(What you will do) Please reproduce each line of the data below exactly as shown.

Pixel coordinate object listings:
-----

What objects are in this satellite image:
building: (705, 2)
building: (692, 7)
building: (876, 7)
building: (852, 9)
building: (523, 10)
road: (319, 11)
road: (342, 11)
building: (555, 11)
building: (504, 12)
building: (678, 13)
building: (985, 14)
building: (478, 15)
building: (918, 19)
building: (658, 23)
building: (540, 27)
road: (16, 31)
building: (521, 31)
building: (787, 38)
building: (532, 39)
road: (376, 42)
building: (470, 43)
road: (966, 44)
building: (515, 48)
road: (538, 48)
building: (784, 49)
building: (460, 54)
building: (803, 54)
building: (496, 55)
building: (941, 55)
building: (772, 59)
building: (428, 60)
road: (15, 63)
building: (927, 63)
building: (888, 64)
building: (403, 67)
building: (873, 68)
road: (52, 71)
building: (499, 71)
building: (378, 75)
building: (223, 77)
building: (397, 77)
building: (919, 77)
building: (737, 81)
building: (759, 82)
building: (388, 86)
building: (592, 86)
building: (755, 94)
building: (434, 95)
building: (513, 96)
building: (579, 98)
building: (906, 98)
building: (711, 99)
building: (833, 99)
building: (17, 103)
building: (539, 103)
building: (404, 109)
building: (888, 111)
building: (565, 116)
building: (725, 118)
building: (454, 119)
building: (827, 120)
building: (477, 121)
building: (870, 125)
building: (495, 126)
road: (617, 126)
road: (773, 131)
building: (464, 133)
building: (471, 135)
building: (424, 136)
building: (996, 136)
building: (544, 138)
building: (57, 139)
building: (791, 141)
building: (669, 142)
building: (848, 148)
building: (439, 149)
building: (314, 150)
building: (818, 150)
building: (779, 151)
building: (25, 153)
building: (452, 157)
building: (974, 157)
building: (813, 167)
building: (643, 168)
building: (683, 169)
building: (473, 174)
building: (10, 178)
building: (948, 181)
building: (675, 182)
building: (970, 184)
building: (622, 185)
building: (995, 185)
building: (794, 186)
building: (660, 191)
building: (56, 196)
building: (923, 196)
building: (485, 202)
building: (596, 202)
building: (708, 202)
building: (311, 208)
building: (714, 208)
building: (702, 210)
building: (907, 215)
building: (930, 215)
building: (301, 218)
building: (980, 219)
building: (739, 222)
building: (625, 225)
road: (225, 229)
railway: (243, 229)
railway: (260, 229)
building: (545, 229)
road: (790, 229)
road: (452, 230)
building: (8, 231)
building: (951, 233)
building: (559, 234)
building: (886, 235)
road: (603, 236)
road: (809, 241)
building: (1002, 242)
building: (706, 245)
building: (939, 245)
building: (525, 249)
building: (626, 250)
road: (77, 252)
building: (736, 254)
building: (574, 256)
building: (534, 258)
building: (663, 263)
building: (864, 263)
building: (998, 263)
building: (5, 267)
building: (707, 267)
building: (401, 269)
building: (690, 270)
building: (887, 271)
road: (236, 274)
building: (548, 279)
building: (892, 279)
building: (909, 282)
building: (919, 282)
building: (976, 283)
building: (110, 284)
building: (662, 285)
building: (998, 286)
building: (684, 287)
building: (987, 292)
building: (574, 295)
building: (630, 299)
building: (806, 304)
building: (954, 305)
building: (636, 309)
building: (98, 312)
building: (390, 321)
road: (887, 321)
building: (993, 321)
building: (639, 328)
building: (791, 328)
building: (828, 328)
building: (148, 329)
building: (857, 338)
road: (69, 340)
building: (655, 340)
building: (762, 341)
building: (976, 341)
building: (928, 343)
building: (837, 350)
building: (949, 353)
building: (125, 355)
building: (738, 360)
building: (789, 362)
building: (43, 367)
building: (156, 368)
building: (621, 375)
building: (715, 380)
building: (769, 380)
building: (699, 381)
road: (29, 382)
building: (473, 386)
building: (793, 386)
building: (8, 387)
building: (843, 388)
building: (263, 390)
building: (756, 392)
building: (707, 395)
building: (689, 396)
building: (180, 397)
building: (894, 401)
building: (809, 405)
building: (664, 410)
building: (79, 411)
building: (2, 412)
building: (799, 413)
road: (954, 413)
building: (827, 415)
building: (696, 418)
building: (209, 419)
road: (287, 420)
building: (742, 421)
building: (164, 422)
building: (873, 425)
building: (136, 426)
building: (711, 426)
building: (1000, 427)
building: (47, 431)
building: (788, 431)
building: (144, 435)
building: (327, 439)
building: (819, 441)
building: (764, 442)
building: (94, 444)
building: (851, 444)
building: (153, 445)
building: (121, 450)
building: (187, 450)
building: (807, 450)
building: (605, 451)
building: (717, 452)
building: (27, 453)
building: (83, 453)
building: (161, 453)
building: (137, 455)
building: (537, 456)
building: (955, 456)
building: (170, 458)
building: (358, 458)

-----

(Response below)
What objects are in this satellite image:
building: (705, 2)
building: (692, 7)
building: (876, 7)
building: (852, 9)
building: (523, 10)
road: (319, 11)
road: (342, 11)
building: (555, 11)
building: (504, 12)
building: (678, 13)
building: (985, 14)
building: (478, 15)
building: (918, 19)
building: (658, 23)
building: (540, 27)
road: (16, 31)
building: (521, 31)
building: (787, 38)
building: (532, 39)
road: (376, 42)
building: (470, 43)
road: (966, 44)
building: (515, 48)
road: (538, 48)
building: (784, 49)
building: (460, 54)
building: (803, 54)
building: (496, 55)
building: (941, 55)
building: (772, 59)
building: (428, 60)
road: (15, 63)
building: (927, 63)
building: (888, 64)
building: (403, 67)
building: (873, 68)
road: (52, 71)
building: (499, 71)
building: (378, 75)
building: (223, 77)
building: (397, 77)
building: (919, 77)
building: (737, 81)
building: (759, 82)
building: (388, 86)
building: (592, 86)
building: (755, 94)
building: (434, 95)
building: (513, 96)
building: (579, 98)
building: (906, 98)
building: (711, 99)
building: (833, 99)
building: (17, 103)
building: (539, 103)
building: (404, 109)
building: (888, 111)
building: (565, 116)
building: (725, 118)
building: (454, 119)
building: (827, 120)
building: (477, 121)
building: (870, 125)
building: (495, 126)
road: (617, 126)
road: (773, 131)
building: (464, 133)
building: (471, 135)
building: (424, 136)
building: (996, 136)
building: (544, 138)
building: (57, 139)
building: (791, 141)
building: (669, 142)
building: (848, 148)
building: (439, 149)
building: (314, 150)
building: (818, 150)
building: (779, 151)
building: (25, 153)
building: (452, 157)
building: (974, 157)
building: (813, 167)
building: (643, 168)
building: (683, 169)
building: (473, 174)
building: (10, 178)
building: (948, 181)
building: (675, 182)
building: (970, 184)
building: (622, 185)
building: (995, 185)
building: (794, 186)
building: (660, 191)
building: (56, 196)
building: (923, 196)
building: (485, 202)
building: (596, 202)
building: (708, 202)
building: (311, 208)
building: (714, 208)
building: (702, 210)
building: (907, 215)
building: (930, 215)
building: (301, 218)
building: (980, 219)
building: (739, 222)
building: (625, 225)
road: (225, 229)
railway: (243, 229)
railway: (260, 229)
building: (545, 229)
road: (790, 229)
road: (452, 230)
building: (8, 231)
building: (951, 233)
building: (559, 234)
building: (886, 235)
road: (603, 236)
road: (809, 241)
building: (1002, 242)
building: (706, 245)
building: (939, 245)
building: (525, 249)
building: (626, 250)
road: (77, 252)
building: (736, 254)
building: (574, 256)
building: (534, 258)
building: (663, 263)
building: (864, 263)
building: (998, 263)
building: (5, 267)
building: (707, 267)
building: (401, 269)
building: (690, 270)
building: (887, 271)
road: (236, 274)
building: (548, 279)
building: (892, 279)
building: (909, 282)
building: (919, 282)
building: (976, 283)
building: (110, 284)
building: (662, 285)
building: (998, 286)
building: (684, 287)
building: (987, 292)
building: (574, 295)
building: (630, 299)
building: (806, 304)
building: (954, 305)
building: (636, 309)
building: (98, 312)
building: (390, 321)
road: (887, 321)
building: (993, 321)
building: (639, 328)
building: (791, 328)
building: (828, 328)
building: (148, 329)
building: (857, 338)
road: (69, 340)
building: (655, 340)
building: (762, 341)
building: (976, 341)
building: (928, 343)
building: (837, 350)
building: (949, 353)
building: (125, 355)
building: (738, 360)
building: (789, 362)
building: (43, 367)
building: (156, 368)
building: (621, 375)
building: (715, 380)
building: (769, 380)
building: (699, 381)
road: (29, 382)
building: (473, 386)
building: (793, 386)
building: (8, 387)
building: (843, 388)
building: (263, 390)
building: (756, 392)
building: (707, 395)
building: (689, 396)
building: (180, 397)
building: (894, 401)
building: (809, 405)
building: (664, 410)
building: (79, 411)
building: (2, 412)
building: (799, 413)
road: (954, 413)
building: (827, 415)
building: (696, 418)
building: (209, 419)
road: (287, 420)
building: (742, 421)
building: (164, 422)
building: (873, 425)
building: (136, 426)
building: (711, 426)
building: (1000, 427)
building: (47, 431)
building: (788, 431)
building: (144, 435)
building: (327, 439)
building: (819, 441)
building: (764, 442)
building: (94, 444)
building: (851, 444)
building: (153, 445)
building: (121, 450)
building: (187, 450)
building: (807, 450)
building: (605, 451)
building: (717, 452)
building: (27, 453)
building: (83, 453)
building: (161, 453)
building: (137, 455)
building: (537, 456)
building: (955, 456)
building: (170, 458)
building: (358, 458)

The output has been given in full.